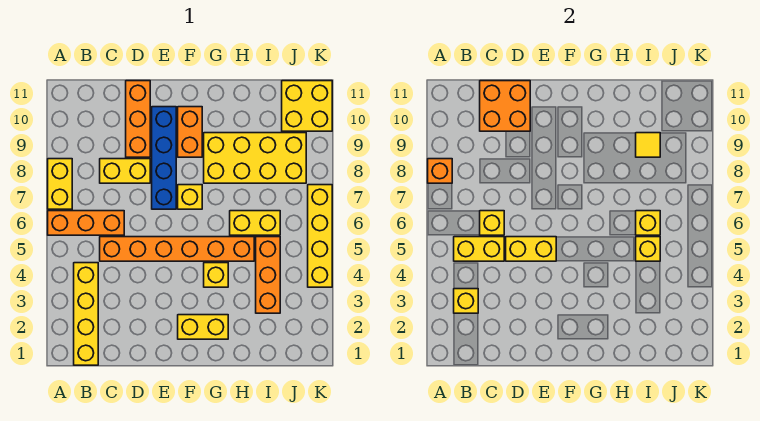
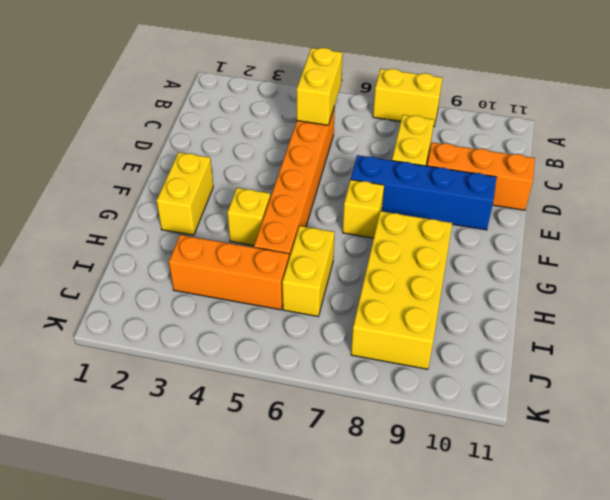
none -> orange brick A6:C6 level 1
none -> yellow brick B1:B4 level 1
none -> orange brick F9:F10 level 1

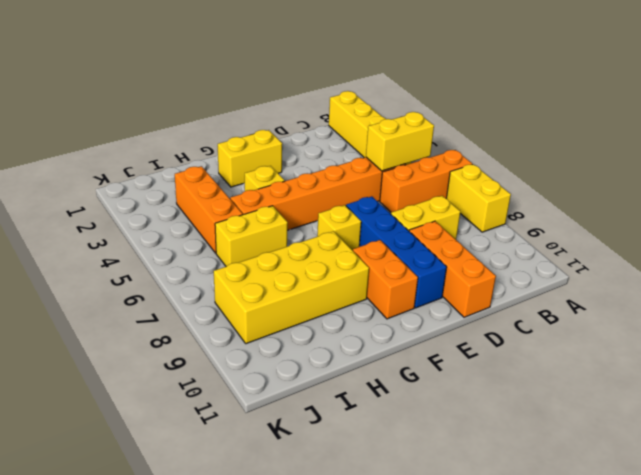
none -> yellow brick J10:K11 level 1
none -> yellow brick K4:K7 level 1
none -> orange brick A8 level 2

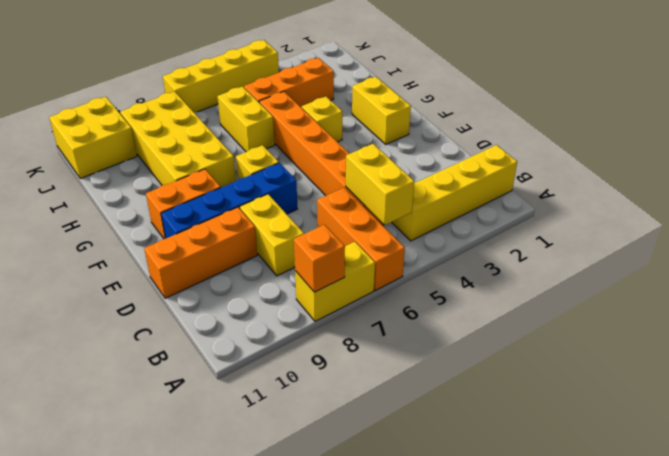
none -> yellow brick B3 level 2
none -> yellow brick C6 level 2
none -> orange brick C10:D11 level 2

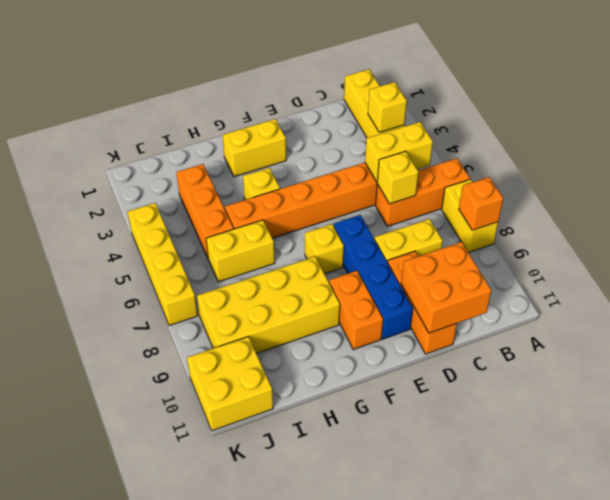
none -> yellow brick D5:E5 level 2
none -> yellow brick I5 level 2
none -> yellow brick I6 level 2

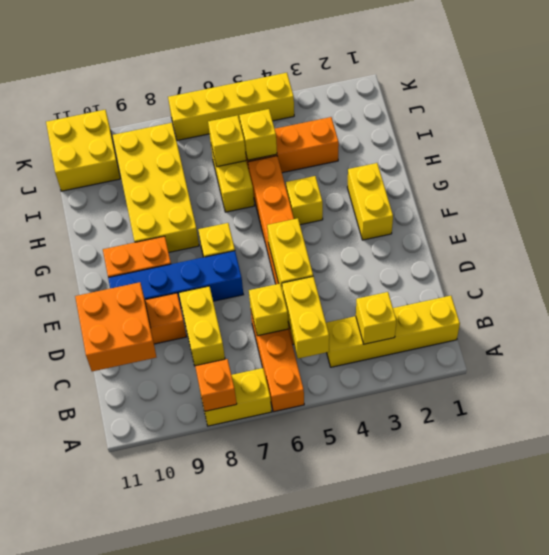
none -> yellow tile I9 level 2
........
• _PROBLEM TO WORK ON_
Your response must reproduce the listing above word for word and must contain none of its pictures.

• _SOLUTION TO THE EXERCISE_
none -> orange brick A6:C6 level 1
none -> yellow brick B1:B4 level 1
none -> orange brick F9:F10 level 1

none -> yellow brick J10:K11 level 1
none -> yellow brick K4:K7 level 1
none -> orange brick A8 level 2

none -> yellow brick B3 level 2
none -> yellow brick C6 level 2
none -> orange brick C10:D11 level 2

none -> yellow brick D5:E5 level 2
none -> yellow brick I5 level 2
none -> yellow brick I6 level 2

none -> yellow tile I9 level 2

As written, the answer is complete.